** Opening Provided material block **

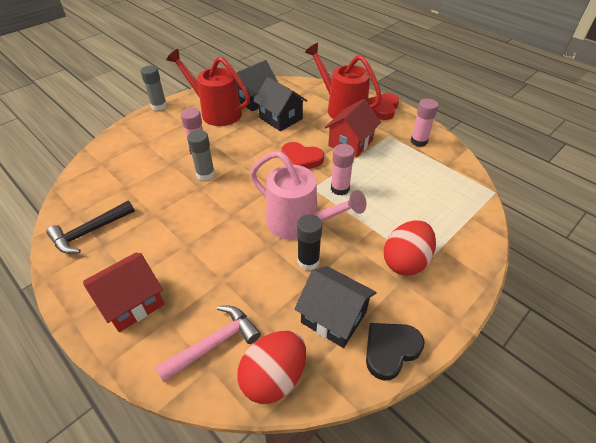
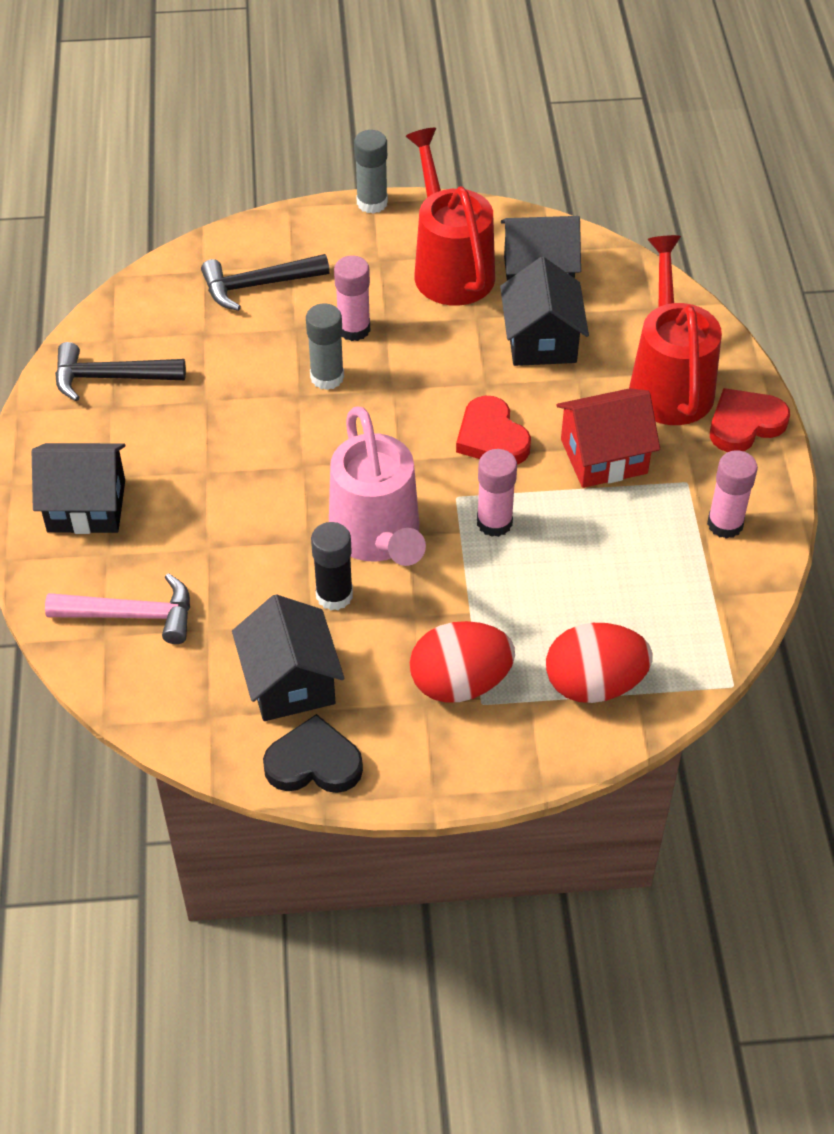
camera: 40 degrees right, 5 degrees up
(132, 302) = (86, 506): red house -> black house
(135, 156) = (258, 285): none -> black hammer
(274, 377) = (159, 694): red egg -> red egg (594, 684)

** Closing Provided material block **

### What you should do
The data above needs to be retyped exactly, with the images left out.

### Answer space
camera: 40 degrees right, 5 degrees up
(132, 302) = (86, 506): red house -> black house
(135, 156) = (258, 285): none -> black hammer
(274, 377) = (159, 694): red egg -> red egg (594, 684)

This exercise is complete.